* Exercise prompt:
Please show every line in the rows below that contains the string "with".

* * * *

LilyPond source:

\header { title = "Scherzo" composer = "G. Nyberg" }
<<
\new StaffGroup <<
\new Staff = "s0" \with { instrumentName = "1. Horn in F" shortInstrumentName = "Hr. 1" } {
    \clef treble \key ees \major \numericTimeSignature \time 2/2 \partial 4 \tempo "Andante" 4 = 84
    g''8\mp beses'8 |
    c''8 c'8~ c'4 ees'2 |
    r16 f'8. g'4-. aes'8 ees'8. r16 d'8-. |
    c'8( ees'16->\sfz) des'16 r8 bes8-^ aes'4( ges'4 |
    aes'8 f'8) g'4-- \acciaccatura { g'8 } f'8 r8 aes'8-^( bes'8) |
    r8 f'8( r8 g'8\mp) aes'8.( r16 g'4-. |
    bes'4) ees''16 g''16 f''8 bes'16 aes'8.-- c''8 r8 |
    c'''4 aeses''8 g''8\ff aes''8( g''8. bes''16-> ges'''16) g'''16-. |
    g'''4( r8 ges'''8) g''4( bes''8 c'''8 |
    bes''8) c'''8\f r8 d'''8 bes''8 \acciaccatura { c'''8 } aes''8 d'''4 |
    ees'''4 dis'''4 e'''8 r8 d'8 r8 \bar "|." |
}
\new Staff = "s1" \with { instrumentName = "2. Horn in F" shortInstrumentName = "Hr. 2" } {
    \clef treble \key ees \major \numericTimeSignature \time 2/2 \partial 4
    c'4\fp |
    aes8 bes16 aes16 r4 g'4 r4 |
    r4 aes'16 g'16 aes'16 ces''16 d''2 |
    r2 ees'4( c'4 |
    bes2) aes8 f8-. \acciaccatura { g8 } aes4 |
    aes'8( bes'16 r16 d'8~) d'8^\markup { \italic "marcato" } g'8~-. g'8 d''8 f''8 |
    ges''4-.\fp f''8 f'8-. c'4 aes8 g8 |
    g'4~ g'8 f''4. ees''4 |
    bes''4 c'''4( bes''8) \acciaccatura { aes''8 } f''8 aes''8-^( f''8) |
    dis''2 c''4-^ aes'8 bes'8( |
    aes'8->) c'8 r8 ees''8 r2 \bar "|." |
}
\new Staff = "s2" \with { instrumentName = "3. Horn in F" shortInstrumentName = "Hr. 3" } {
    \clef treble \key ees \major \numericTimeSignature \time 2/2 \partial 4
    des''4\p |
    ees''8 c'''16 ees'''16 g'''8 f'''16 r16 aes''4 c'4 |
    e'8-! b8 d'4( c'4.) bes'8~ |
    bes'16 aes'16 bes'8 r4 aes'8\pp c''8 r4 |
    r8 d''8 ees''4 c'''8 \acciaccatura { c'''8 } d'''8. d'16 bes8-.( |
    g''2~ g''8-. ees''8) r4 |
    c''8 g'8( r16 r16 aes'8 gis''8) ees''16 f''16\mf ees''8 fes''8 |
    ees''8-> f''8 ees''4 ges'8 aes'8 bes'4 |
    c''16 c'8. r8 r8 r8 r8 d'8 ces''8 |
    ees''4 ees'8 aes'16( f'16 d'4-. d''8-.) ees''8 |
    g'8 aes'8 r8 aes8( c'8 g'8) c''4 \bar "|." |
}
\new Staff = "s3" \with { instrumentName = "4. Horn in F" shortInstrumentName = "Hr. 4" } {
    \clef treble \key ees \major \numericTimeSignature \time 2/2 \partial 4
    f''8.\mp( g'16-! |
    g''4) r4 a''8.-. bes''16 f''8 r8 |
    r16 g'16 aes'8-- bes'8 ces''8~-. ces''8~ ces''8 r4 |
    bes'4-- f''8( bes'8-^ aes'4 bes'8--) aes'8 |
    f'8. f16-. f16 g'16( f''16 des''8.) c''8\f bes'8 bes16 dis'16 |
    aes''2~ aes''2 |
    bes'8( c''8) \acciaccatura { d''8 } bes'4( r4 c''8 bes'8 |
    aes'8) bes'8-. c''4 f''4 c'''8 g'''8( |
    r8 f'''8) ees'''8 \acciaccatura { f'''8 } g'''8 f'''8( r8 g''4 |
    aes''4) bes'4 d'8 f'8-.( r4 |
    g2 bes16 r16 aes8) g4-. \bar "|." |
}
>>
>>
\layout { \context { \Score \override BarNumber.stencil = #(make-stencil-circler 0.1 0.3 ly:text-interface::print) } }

* * * *

* Task output:
\new Staff = "s0" \with { instrumentName = "1. Horn in F" shortInstrumentName = "Hr. 1" } {
\new Staff = "s1" \with { instrumentName = "2. Horn in F" shortInstrumentName = "Hr. 2" } {
\new Staff = "s2" \with { instrumentName = "3. Horn in F" shortInstrumentName = "Hr. 3" } {
\new Staff = "s3" \with { instrumentName = "4. Horn in F" shortInstrumentName = "Hr. 4" } {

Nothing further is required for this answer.